* **THE TASK**: Having found the line containing "(571, 180) = (821, 438): none" in the records below, copy that line and each later one exactly, dropping pictures.

* **INFORMATION GIVEN**:
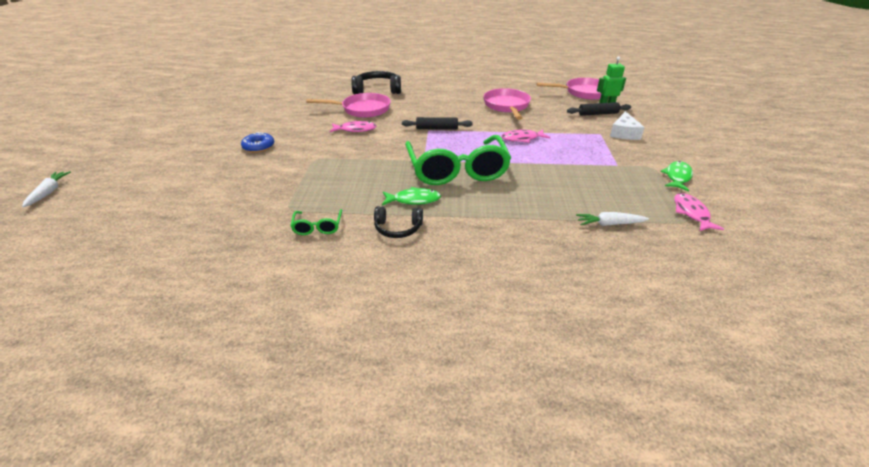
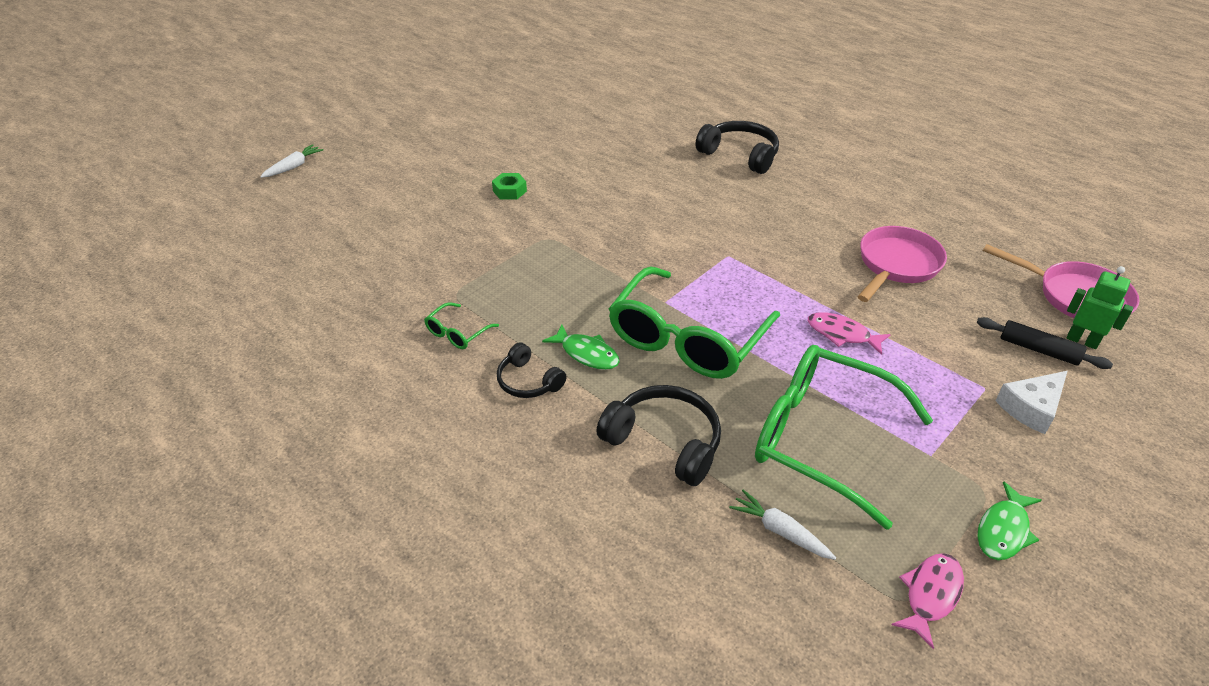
camera: 40 degrees right, 5 degrees up
(258, 146) = (509, 191): blue donut -> green nut
(355, 129) = (638, 213): pink fish -> none
(362, 109) = (682, 182): pink pan -> none
(437, 128) = (742, 259): black rolling pin -> none
(509, 217) = (664, 442): none -> black headphones
(571, 180) = (821, 438): none -> green glasses
(677, 177) = (1003, 530): green fish -> green fish turned 150 degrees clockwise

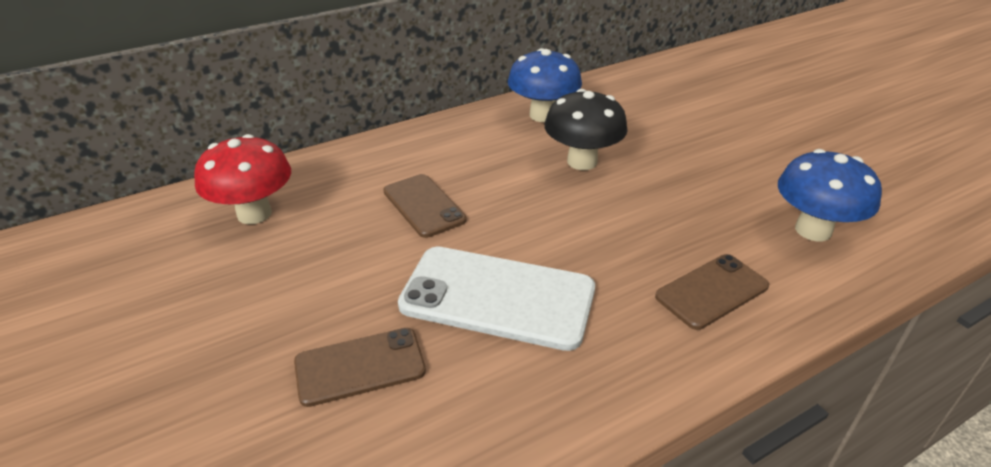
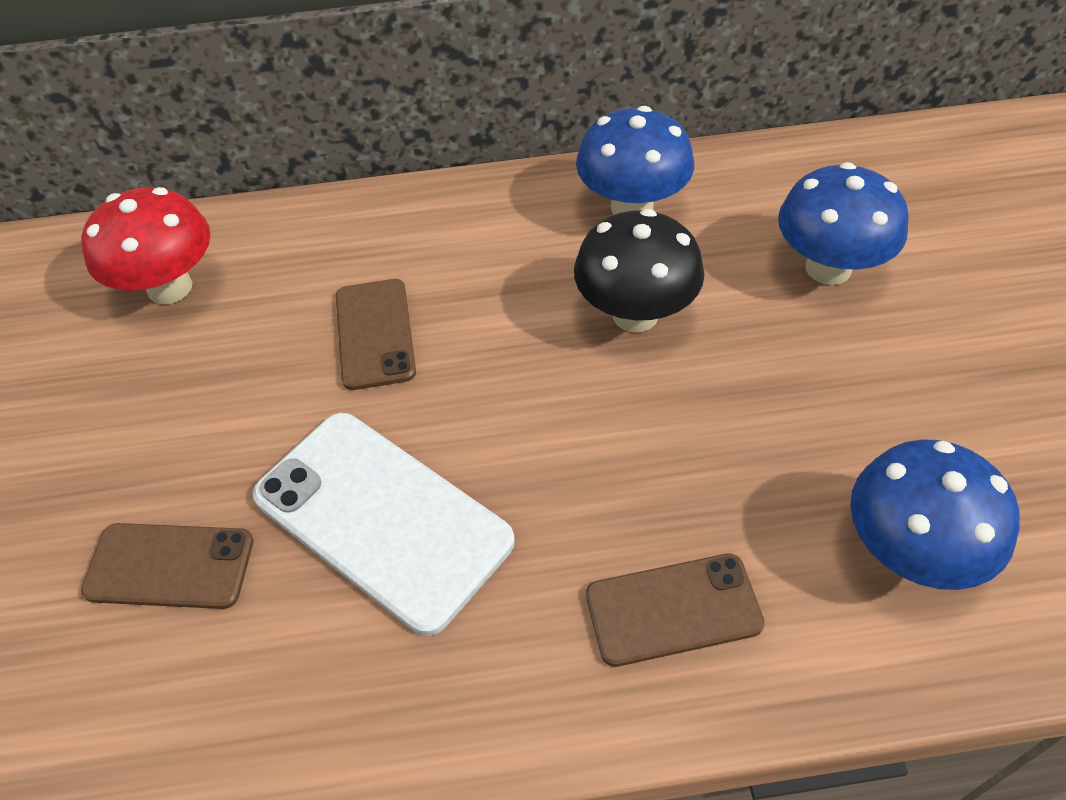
camera: 25 degrees right, 15 degrees up
(672, 120) = (828, 268): none -> blue mushroom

* **ANSWER FOR THIS EXERCISE**:
(571, 180) = (821, 438): none -> green glasses
(677, 177) = (1003, 530): green fish -> green fish turned 150 degrees clockwise

camera: 25 degrees right, 15 degrees up
(672, 120) = (828, 268): none -> blue mushroom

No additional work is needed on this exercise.